• ASSIGNMENT:
For this exercise, reproduce the entries below exactly, but only from the line containing "What was the scarlet" through the line containing "The size of the orange", both included.
-- DATA FOR THE TASK follows --
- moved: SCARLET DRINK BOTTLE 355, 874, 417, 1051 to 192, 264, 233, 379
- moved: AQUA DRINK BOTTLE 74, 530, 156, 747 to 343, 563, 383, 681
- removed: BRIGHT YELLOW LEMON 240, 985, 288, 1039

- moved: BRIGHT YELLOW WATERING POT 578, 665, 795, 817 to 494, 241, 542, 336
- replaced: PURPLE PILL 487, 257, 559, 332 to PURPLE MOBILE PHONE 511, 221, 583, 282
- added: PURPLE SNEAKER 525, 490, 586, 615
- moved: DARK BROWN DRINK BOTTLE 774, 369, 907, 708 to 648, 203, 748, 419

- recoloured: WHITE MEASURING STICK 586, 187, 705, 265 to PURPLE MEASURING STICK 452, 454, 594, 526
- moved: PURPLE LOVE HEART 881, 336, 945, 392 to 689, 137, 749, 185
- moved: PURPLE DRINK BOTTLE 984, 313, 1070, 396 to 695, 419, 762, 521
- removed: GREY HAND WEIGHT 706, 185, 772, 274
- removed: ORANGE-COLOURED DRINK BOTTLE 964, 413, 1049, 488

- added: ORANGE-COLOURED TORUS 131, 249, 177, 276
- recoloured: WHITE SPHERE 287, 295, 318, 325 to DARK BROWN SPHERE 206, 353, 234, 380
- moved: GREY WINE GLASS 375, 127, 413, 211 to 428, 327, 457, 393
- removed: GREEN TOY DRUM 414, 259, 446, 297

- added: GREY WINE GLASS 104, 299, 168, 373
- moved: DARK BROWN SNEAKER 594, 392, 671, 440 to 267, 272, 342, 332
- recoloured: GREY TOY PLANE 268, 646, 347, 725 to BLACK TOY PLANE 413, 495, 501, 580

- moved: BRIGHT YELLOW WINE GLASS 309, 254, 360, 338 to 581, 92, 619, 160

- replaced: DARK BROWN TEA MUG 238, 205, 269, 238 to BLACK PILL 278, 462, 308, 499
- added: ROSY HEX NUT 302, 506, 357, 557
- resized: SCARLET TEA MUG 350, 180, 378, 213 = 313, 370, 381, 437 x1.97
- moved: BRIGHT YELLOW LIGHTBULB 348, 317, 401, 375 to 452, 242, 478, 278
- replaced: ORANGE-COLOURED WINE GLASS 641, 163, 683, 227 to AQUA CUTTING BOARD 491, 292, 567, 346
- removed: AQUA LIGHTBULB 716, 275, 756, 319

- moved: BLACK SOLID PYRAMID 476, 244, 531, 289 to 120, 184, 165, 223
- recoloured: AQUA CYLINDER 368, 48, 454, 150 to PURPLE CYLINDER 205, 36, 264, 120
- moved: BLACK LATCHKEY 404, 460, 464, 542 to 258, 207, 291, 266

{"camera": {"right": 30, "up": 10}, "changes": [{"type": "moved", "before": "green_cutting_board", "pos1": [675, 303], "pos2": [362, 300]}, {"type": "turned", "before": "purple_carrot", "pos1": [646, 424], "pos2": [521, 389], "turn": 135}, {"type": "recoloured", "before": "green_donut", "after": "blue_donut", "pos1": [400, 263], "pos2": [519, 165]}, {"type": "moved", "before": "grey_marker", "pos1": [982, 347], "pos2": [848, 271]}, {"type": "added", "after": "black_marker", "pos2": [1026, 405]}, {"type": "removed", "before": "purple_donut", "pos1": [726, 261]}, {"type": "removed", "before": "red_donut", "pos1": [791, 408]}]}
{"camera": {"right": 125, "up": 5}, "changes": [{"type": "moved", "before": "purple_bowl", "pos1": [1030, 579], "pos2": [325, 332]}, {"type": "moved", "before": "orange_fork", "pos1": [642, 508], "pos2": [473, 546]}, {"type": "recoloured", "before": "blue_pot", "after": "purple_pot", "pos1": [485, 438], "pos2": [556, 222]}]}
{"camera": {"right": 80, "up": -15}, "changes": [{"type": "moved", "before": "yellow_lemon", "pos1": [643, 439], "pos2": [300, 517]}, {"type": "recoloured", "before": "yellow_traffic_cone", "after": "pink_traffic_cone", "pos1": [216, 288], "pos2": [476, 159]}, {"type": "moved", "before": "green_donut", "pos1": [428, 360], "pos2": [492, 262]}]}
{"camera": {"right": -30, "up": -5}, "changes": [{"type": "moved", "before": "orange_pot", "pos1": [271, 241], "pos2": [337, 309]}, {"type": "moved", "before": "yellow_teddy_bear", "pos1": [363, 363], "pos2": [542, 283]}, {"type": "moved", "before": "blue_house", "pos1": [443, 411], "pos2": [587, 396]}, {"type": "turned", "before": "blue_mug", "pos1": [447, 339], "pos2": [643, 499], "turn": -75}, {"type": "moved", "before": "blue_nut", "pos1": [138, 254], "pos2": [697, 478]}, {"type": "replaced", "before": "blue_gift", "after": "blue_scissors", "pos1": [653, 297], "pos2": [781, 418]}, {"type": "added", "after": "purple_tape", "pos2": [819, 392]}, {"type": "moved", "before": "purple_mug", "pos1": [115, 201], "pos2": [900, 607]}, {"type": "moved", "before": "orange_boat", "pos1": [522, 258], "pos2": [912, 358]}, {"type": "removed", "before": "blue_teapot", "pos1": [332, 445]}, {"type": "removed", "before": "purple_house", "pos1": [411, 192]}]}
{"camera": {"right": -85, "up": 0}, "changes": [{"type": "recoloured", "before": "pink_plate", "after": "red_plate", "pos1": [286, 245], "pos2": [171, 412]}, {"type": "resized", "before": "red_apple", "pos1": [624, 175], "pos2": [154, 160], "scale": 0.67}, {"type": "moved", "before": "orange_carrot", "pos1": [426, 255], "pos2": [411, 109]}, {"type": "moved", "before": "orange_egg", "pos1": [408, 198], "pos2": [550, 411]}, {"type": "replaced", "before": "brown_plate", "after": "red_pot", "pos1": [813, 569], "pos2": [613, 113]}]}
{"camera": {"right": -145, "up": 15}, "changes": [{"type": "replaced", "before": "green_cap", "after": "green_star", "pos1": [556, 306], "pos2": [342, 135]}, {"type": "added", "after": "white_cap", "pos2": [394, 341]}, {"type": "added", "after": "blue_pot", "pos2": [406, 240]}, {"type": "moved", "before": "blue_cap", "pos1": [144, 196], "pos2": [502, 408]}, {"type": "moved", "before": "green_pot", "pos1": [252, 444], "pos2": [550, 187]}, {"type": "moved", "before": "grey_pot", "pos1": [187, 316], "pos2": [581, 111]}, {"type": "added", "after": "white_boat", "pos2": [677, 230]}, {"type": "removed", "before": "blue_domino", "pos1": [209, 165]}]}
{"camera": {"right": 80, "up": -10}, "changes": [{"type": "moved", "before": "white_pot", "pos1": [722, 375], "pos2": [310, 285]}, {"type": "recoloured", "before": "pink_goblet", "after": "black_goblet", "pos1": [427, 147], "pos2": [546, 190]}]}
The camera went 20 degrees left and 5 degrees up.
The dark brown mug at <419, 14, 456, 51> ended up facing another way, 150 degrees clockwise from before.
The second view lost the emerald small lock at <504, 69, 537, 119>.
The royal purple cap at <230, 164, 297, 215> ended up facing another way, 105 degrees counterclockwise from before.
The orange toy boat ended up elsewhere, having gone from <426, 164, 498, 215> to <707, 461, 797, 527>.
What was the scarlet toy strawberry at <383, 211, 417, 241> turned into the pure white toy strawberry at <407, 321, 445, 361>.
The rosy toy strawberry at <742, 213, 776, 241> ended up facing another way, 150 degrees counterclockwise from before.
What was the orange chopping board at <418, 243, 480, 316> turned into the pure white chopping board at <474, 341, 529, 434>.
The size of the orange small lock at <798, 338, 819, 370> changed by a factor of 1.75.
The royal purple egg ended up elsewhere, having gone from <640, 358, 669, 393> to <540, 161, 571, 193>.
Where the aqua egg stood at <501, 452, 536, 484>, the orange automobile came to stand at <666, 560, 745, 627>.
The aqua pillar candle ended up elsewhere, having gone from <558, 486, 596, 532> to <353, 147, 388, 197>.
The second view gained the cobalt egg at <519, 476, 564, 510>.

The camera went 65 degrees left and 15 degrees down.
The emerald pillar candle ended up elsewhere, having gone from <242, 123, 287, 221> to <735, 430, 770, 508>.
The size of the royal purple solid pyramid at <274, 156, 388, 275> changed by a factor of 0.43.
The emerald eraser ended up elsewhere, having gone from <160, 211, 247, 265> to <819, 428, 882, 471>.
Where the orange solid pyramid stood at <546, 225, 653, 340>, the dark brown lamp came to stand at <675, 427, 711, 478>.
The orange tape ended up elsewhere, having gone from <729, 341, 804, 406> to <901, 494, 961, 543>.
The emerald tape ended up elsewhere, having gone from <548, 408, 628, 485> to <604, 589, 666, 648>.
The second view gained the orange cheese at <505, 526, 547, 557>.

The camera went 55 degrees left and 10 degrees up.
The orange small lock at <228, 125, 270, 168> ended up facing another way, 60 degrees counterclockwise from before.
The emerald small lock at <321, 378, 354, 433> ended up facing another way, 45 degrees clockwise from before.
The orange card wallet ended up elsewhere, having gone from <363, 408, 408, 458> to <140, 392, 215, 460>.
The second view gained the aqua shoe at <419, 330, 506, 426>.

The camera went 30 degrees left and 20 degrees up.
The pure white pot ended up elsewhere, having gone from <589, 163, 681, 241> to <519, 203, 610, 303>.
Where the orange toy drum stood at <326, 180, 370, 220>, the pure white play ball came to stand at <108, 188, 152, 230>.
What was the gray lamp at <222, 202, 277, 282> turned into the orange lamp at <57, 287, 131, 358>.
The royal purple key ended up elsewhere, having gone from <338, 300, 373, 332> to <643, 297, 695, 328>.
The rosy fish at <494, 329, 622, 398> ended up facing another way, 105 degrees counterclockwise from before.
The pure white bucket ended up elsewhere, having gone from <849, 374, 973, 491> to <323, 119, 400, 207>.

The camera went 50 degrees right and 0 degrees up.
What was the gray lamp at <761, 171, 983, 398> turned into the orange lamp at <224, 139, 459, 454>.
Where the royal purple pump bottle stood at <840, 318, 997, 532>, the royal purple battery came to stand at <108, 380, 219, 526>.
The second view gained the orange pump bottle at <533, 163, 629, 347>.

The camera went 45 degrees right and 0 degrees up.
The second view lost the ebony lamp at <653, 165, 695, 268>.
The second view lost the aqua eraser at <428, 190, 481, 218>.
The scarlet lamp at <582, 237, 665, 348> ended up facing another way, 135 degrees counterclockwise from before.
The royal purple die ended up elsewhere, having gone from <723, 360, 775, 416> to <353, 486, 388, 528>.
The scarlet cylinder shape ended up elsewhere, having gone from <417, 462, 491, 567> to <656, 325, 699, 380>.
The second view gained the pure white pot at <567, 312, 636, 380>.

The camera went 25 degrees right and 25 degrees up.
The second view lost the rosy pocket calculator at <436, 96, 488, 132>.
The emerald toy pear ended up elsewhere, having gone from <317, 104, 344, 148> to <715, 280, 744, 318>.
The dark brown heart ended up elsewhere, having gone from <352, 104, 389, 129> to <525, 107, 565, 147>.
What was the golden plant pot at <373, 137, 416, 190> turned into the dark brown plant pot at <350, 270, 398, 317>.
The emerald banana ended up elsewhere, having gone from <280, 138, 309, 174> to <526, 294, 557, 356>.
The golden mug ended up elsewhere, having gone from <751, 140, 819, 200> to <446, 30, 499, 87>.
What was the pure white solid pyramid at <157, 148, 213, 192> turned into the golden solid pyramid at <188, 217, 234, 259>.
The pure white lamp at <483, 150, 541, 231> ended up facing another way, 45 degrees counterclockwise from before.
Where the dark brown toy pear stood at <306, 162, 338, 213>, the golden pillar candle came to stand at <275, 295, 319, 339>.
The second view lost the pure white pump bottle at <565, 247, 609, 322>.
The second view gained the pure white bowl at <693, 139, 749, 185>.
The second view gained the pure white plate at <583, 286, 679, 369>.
-- DATA FOR THE TASK concluded --
• SOLUTION TO THE EXERCISE:
What was the scarlet toy strawberry at <383, 211, 417, 241> turned into the pure white toy strawberry at <407, 321, 445, 361>.
The rosy toy strawberry at <742, 213, 776, 241> ended up facing another way, 150 degrees counterclockwise from before.
What was the orange chopping board at <418, 243, 480, 316> turned into the pure white chopping board at <474, 341, 529, 434>.
The size of the orange small lock at <798, 338, 819, 370> changed by a factor of 1.75.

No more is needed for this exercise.